*Supplied records*
• • • •

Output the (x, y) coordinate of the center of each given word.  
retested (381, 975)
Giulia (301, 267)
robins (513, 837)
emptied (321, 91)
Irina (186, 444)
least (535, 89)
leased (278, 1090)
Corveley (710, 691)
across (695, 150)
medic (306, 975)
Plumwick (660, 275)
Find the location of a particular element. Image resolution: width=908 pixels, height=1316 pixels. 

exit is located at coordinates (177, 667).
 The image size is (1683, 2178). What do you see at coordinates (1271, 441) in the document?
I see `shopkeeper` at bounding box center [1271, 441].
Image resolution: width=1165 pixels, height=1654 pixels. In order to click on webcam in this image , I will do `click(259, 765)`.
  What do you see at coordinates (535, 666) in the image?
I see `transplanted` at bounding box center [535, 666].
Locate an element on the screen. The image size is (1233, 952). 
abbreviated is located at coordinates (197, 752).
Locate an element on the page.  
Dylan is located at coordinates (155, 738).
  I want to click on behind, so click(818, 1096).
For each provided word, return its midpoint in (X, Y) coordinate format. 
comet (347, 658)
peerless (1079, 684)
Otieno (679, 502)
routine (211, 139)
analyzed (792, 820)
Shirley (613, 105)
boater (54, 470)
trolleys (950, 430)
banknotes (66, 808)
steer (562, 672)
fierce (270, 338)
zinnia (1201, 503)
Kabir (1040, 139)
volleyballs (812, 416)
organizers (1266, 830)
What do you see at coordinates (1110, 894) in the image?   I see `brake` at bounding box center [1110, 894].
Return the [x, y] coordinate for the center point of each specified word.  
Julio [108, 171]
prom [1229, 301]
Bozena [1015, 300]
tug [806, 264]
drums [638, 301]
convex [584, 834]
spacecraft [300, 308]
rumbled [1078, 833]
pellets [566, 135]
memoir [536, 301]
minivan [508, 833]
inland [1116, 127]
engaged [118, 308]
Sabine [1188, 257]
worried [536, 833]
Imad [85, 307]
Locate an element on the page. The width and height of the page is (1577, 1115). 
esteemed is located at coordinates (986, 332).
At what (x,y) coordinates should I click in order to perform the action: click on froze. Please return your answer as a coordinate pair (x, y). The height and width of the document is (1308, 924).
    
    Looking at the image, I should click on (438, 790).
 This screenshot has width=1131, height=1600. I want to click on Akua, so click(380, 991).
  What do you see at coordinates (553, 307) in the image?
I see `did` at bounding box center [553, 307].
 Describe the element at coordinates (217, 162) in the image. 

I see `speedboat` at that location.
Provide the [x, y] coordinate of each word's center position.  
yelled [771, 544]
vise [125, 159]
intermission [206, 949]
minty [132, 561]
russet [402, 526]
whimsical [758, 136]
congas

• • • •

*What to work on*
Convert every line of the data above into a Markdown table with the columns "Row" and "Line", numbering the rows in order and leaving out blank lines.

*Problem solution*
| Row | Line |
|---|---|
| 1 | Output the (x, y) coordinate of the center of each given word.   |
| 2 | retested (381, 975) |
| 3 | Giulia (301, 267) |
| 4 | robins (513, 837) |
| 5 | emptied (321, 91) |
| 6 | Irina (186, 444) |
| 7 | least (535, 89) |
| 8 | leased (278, 1090) |
| 9 | Corveley (710, 691) |
| 10 | across (695, 150) |
| 11 | medic (306, 975) |
| 12 | Plumwick (660, 275) |
| 13 | Find the location of a particular element. Image resolution: width=908 pixels, height=1316 pixels.  |
| 14 | exit is located at coordinates (177, 667). |
| 15 |  The image size is (1683, 2178). What do you see at coordinates (1271, 441) in the document? |
| 16 | I see `shopkeeper` at bounding box center [1271, 441]. |
| 17 | Image resolution: width=1165 pixels, height=1654 pixels. In order to click on webcam in this image , I will do `click(259, 765)`. |
| 18 |   What do you see at coordinates (535, 666) in the image? |
| 19 | I see `transplanted` at bounding box center [535, 666]. |
| 20 | Locate an element on the screen. The image size is (1233, 952).  |
| 21 | abbreviated is located at coordinates (197, 752). |
| 22 | Locate an element on the page.   |
| 23 | Dylan is located at coordinates (155, 738). |
| 24 |   I want to click on behind, so click(818, 1096). |
| 25 | For each provided word, return its midpoint in (X, Y) coordinate format.  |
| 26 | comet (347, 658) |
| 27 | peerless (1079, 684) |
| 28 | Otieno (679, 502) |
| 29 | routine (211, 139) |
| 30 | analyzed (792, 820) |
| 31 | Shirley (613, 105) |
| 32 | boater (54, 470) |
| 33 | trolleys (950, 430) |
| 34 | banknotes (66, 808) |
| 35 | steer (562, 672) |
| 36 | fierce (270, 338) |
| 37 | zinnia (1201, 503) |
| 38 | Kabir (1040, 139) |
| 39 | volleyballs (812, 416) |
| 40 | organizers (1266, 830) |
| 41 | What do you see at coordinates (1110, 894) in the image?   I see `brake` at bounding box center [1110, 894]. |
| 42 | Return the [x, y] coordinate for the center point of each specified word.   |
| 43 | Julio [108, 171] |
| 44 | prom [1229, 301] |
| 45 | Bozena [1015, 300] |
| 46 | tug [806, 264] |
| 47 | drums [638, 301] |
| 48 | convex [584, 834] |
| 49 | spacecraft [300, 308] |
| 50 | rumbled [1078, 833] |
| 51 | pellets [566, 135] |
| 52 | memoir [536, 301] |
| 53 | minivan [508, 833] |
| 54 | inland [1116, 127] |
| 55 | engaged [118, 308] |
| 56 | Sabine [1188, 257] |
| 57 | worried [536, 833] |
| 58 | Imad [85, 307] |
| 59 | Locate an element on the page. The width and height of the page is (1577, 1115).  |
| 60 | esteemed is located at coordinates (986, 332). |
| 61 | At what (x,y) coordinates should I click in order to perform the action: click on froze. Please return your answer as a coordinate pair (x, y). The height and width of the document is (1308, 924). |
| 62 |     Looking at the image, I should click on (438, 790). |
| 63 |  This screenshot has width=1131, height=1600. I want to click on Akua, so click(380, 991). |
| 64 |   What do you see at coordinates (553, 307) in the image? |
| 65 | I see `did` at bounding box center [553, 307]. |
| 66 |  Describe the element at coordinates (217, 162) in the image.  |
| 67 | I see `speedboat` at that location. |
| 68 | Provide the [x, y] coordinate of each word's center position.   |
| 69 | yelled [771, 544] |
| 70 | vise [125, 159] |
| 71 | intermission [206, 949] |
| 72 | minty [132, 561] |
| 73 | russet [402, 526] |
| 74 | whimsical [758, 136] |
| 75 | congas |